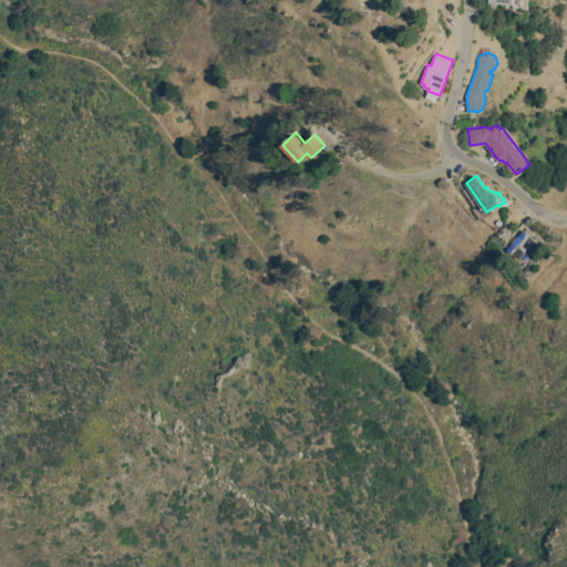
[(439,182),(444,176),(451,184),(444,188),(439,182)]
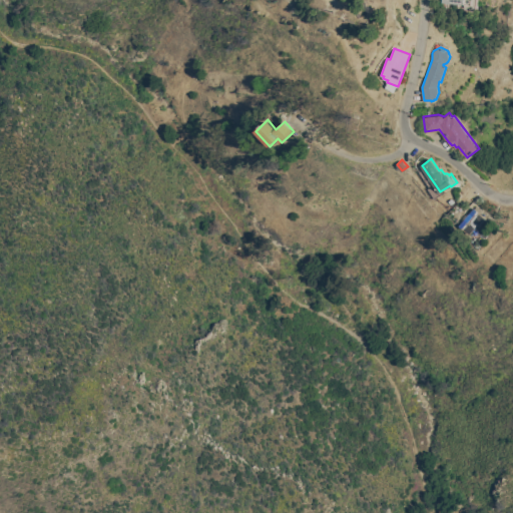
[(459,224),(464,218),(463,216),(467,212),(468,213),(474,206),(486,216),(479,224),(478,223),(470,233),(459,224)]
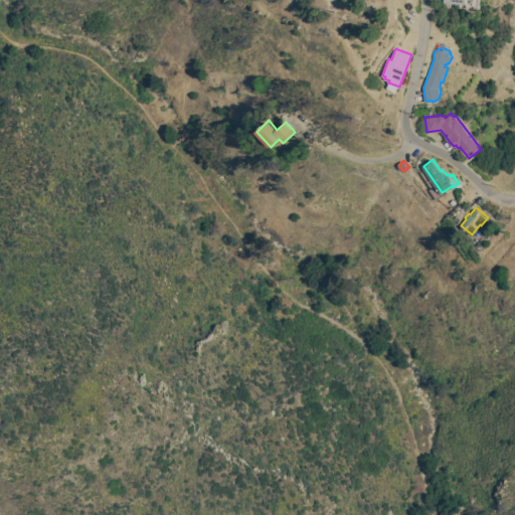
All buildings are outlined.
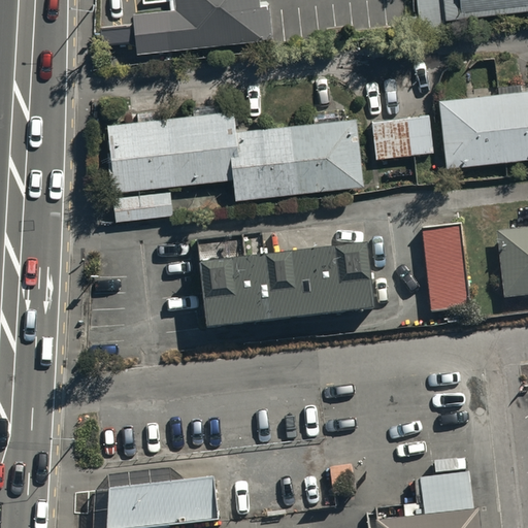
[(133,17),(137,55),(272,41),(268,4),(259,5),(258,0),(175,0),(177,11),(133,17)]
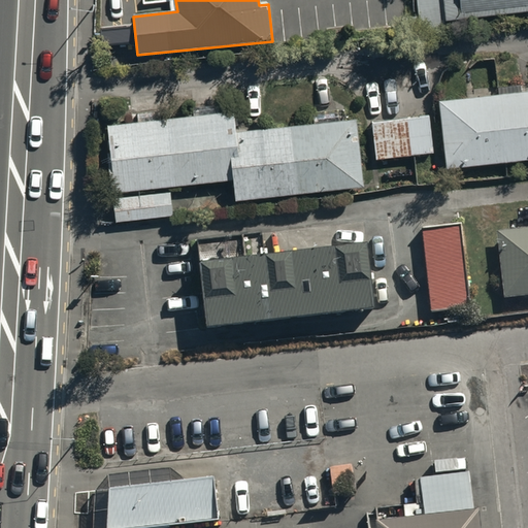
[(417,0),(419,19),(402,20),(403,37),(442,35),(439,0),(417,0)]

━━━━

■ BRIEF: Restate the whole of the material word for word without the pictures.

■ WRITTEN RESPONSE:
[(439,182),(444,176),(451,184),(444,188),(439,182)]
[(459,224),(464,218),(463,216),(467,212),(468,213),(474,206),(486,216),(479,224),(478,223),(470,233),(459,224)]
All buildings are outlined.
[(133,17),(137,55),(272,41),(268,4),(259,5),(258,0),(175,0),(177,11),(133,17)]
[(417,0),(419,19),(402,20),(403,37),(442,35),(439,0),(417,0)]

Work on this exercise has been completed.